Task instructions:
Reproduce every line of text in the material below word for word, leaving out the pictures.

Information shown:
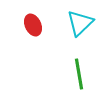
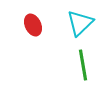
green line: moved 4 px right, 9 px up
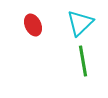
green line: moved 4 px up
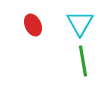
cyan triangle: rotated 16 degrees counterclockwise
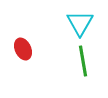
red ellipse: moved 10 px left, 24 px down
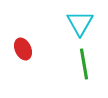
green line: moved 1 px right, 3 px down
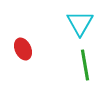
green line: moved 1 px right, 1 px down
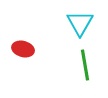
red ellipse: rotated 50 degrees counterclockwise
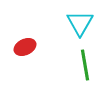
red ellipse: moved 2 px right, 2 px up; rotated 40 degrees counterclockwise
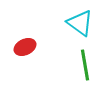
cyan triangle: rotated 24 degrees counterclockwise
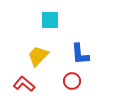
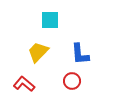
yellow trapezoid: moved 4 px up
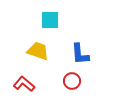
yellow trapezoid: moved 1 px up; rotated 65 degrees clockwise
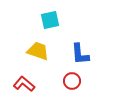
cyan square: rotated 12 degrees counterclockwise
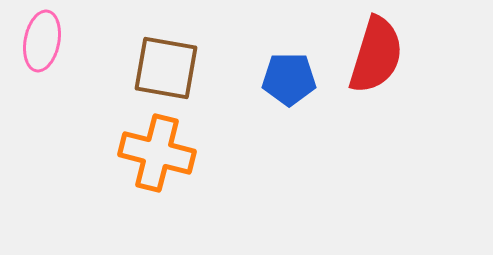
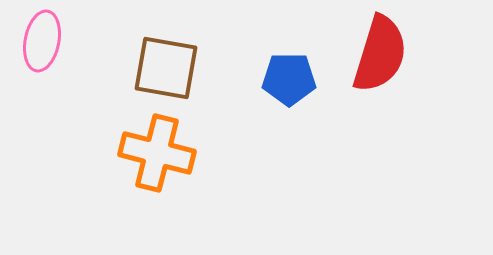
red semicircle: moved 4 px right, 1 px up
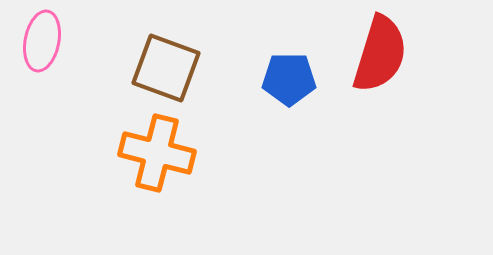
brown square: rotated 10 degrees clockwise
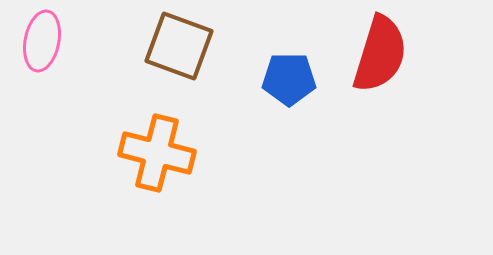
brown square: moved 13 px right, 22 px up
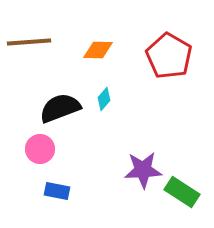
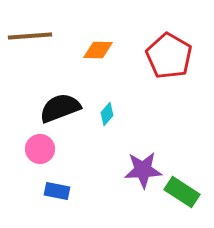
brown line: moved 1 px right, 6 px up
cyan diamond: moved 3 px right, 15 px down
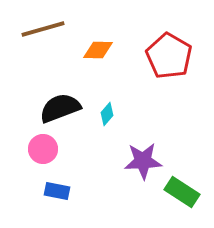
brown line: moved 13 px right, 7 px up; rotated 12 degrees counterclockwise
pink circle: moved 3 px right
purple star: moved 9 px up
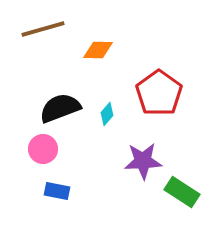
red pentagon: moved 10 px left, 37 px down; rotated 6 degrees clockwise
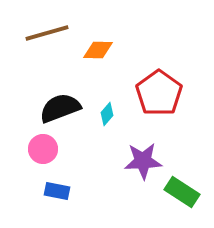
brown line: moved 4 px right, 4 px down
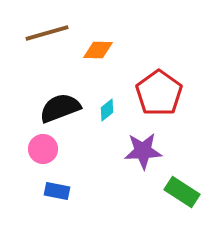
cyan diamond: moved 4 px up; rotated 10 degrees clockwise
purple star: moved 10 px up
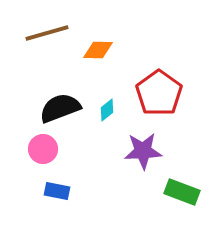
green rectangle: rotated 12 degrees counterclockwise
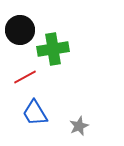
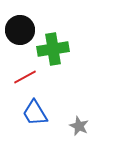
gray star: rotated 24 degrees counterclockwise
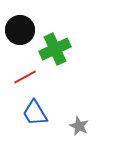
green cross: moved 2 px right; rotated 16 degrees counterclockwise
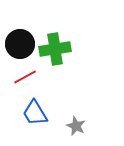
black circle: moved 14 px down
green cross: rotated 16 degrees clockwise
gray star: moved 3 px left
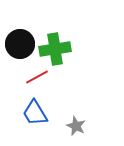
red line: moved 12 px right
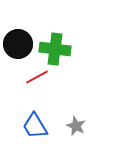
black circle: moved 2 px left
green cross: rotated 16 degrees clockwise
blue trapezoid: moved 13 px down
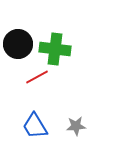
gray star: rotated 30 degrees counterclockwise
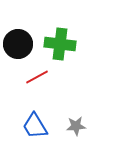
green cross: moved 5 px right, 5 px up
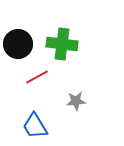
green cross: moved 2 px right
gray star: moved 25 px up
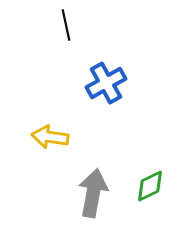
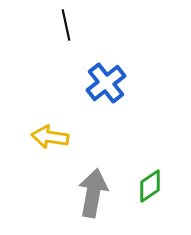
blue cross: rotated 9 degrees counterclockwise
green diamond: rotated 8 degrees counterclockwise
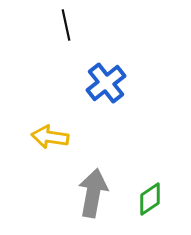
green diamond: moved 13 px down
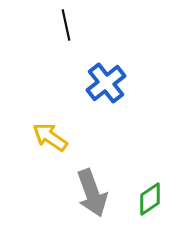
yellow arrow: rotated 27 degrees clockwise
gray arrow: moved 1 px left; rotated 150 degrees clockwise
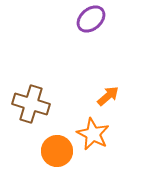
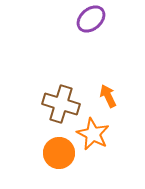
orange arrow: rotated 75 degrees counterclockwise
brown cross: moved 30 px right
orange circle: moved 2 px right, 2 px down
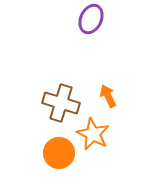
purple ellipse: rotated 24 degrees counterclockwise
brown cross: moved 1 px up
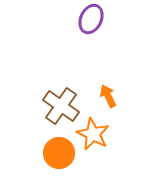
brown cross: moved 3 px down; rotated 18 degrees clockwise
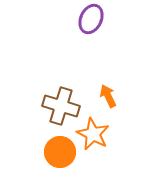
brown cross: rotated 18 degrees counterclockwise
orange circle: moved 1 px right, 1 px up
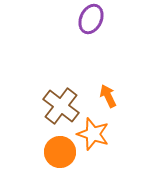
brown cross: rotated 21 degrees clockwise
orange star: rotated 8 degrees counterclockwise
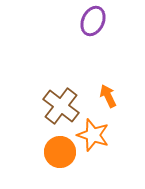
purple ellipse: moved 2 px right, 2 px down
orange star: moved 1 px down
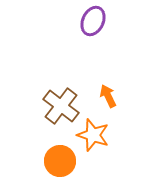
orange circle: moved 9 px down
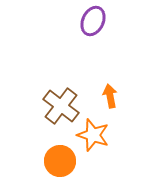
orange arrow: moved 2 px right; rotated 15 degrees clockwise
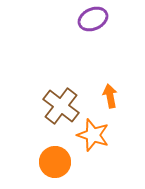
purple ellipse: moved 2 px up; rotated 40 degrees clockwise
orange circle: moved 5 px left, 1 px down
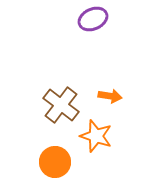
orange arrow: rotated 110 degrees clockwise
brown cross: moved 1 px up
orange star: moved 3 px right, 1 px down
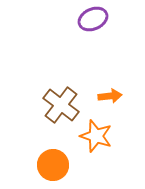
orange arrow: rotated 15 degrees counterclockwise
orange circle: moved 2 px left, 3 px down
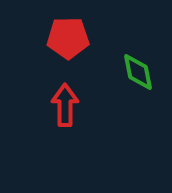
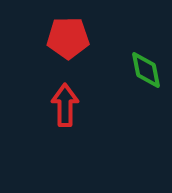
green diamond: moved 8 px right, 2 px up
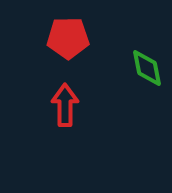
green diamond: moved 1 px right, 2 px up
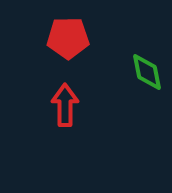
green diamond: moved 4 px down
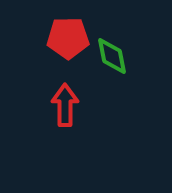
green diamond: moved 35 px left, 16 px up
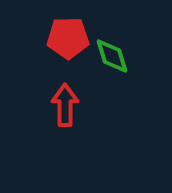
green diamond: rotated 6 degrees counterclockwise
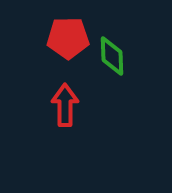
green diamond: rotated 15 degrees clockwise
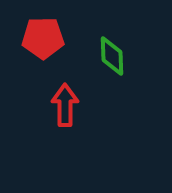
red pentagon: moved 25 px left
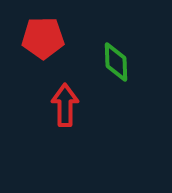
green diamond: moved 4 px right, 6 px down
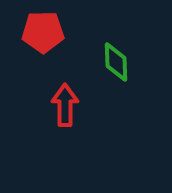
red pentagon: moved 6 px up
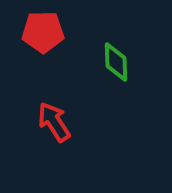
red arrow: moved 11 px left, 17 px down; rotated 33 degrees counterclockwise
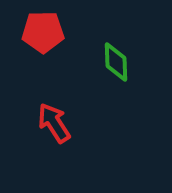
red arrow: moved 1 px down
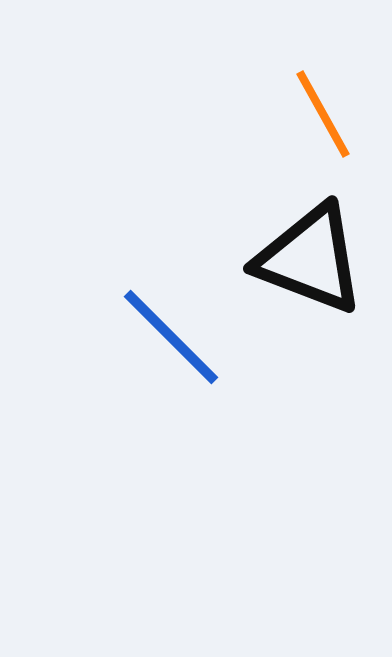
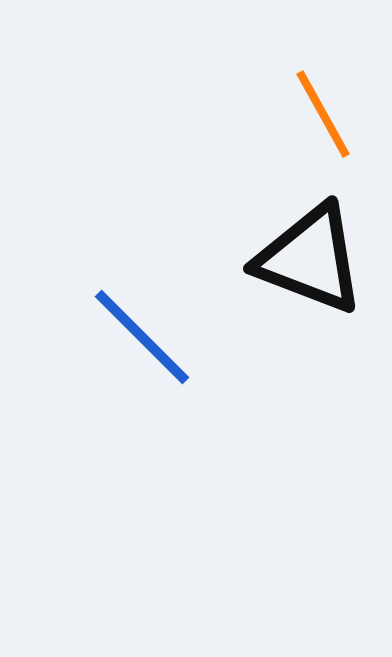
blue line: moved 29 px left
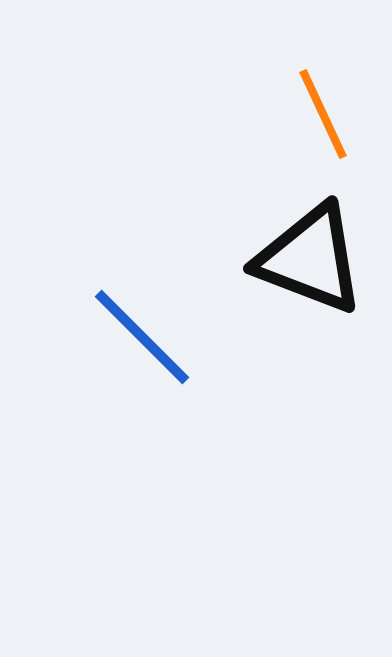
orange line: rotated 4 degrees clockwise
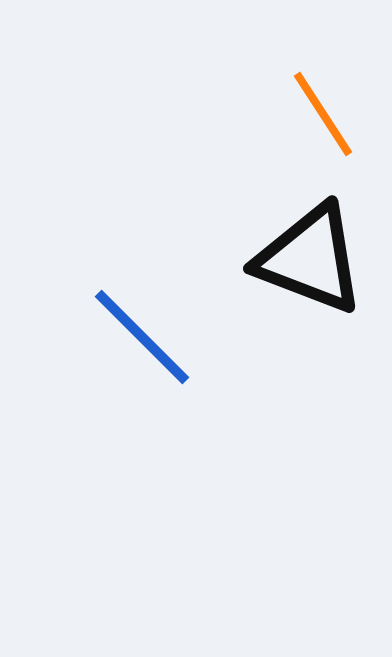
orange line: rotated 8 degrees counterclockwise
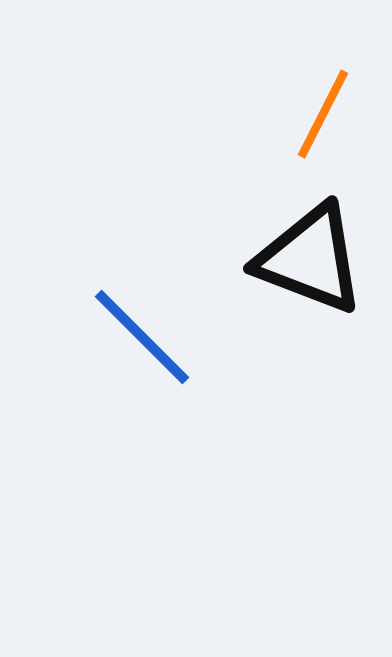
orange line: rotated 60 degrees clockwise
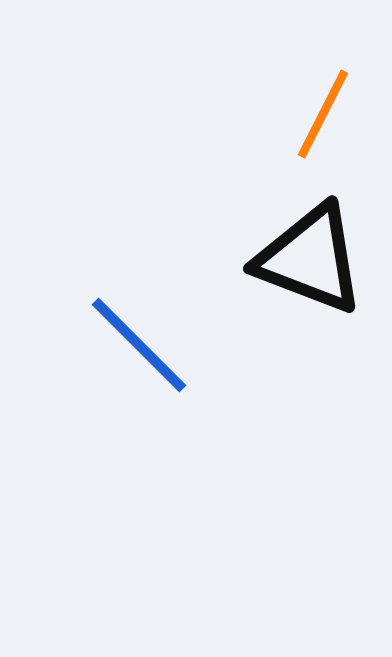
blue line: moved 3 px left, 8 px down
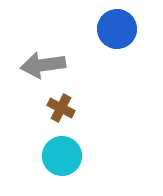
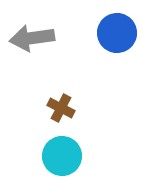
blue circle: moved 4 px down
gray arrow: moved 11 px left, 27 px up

Exercise answer:
green line: moved 4 px right, 9 px up
green line: moved 4 px up
cyan triangle: rotated 16 degrees counterclockwise
red ellipse: moved 10 px left, 24 px down
green line: moved 1 px right, 3 px down
green line: moved 1 px right, 1 px down
red ellipse: rotated 50 degrees counterclockwise
red ellipse: moved 2 px right, 2 px up; rotated 40 degrees counterclockwise
cyan triangle: rotated 24 degrees counterclockwise
yellow trapezoid: moved 4 px up
yellow trapezoid: moved 1 px up; rotated 65 degrees clockwise
cyan square: rotated 12 degrees counterclockwise
red semicircle: moved 4 px right, 1 px up
brown square: rotated 10 degrees clockwise
brown square: moved 13 px right, 22 px up
brown line: moved 1 px right, 6 px up
cyan diamond: moved 3 px right, 15 px down
brown line: moved 13 px right, 7 px up; rotated 12 degrees counterclockwise
pink circle: moved 3 px right
purple star: moved 9 px up
red pentagon: moved 10 px left, 37 px down; rotated 6 degrees clockwise
brown line: moved 4 px right, 4 px down
cyan diamond: moved 4 px up; rotated 10 degrees clockwise
purple star: moved 10 px up
green rectangle: rotated 12 degrees counterclockwise
gray star: rotated 24 degrees counterclockwise
green cross: moved 2 px right; rotated 16 degrees counterclockwise
black circle: moved 14 px down
green cross: rotated 16 degrees clockwise
gray star: moved 3 px left
red line: moved 12 px right
black circle: moved 2 px left
green cross: rotated 16 degrees clockwise
blue trapezoid: moved 13 px down
gray star: rotated 30 degrees counterclockwise
green cross: moved 5 px right, 5 px up
green cross: moved 2 px right
gray star: moved 25 px up
blue cross: rotated 9 degrees counterclockwise
green diamond: rotated 8 degrees counterclockwise
green diamond: moved 13 px down
yellow arrow: rotated 27 degrees clockwise
gray arrow: moved 1 px left; rotated 150 degrees clockwise
orange arrow: rotated 75 degrees counterclockwise
brown cross: moved 30 px right
orange circle: moved 2 px right, 2 px down
purple ellipse: rotated 24 degrees counterclockwise
brown cross: moved 1 px up
brown cross: moved 3 px down; rotated 18 degrees clockwise
brown cross: rotated 18 degrees counterclockwise
orange circle: moved 1 px right, 1 px up
brown cross: rotated 21 degrees clockwise
orange star: rotated 8 degrees counterclockwise
purple ellipse: moved 2 px right, 2 px down
orange star: moved 1 px down
orange circle: moved 9 px down
orange arrow: moved 2 px right; rotated 15 degrees clockwise
purple ellipse: moved 2 px up; rotated 40 degrees clockwise
orange circle: moved 5 px left, 1 px down
orange arrow: rotated 110 degrees clockwise
brown cross: moved 1 px up
orange star: moved 3 px right, 1 px down
orange arrow: rotated 15 degrees counterclockwise
orange circle: moved 2 px left, 3 px down
green diamond: moved 8 px right, 2 px up
green diamond: moved 1 px right, 2 px up
green diamond: moved 4 px down
green diamond: moved 35 px left, 16 px up
green diamond: rotated 6 degrees counterclockwise
green diamond: rotated 15 degrees clockwise
red pentagon: moved 25 px left
green diamond: moved 4 px right, 6 px down
red pentagon: moved 6 px up
red arrow: moved 11 px left, 17 px down; rotated 33 degrees counterclockwise
red arrow: moved 1 px down
blue line: moved 29 px left
orange line: rotated 4 degrees clockwise
orange line: rotated 8 degrees counterclockwise
orange line: rotated 60 degrees clockwise
blue line: moved 3 px left, 8 px down
blue circle: moved 4 px down
gray arrow: moved 11 px left, 27 px up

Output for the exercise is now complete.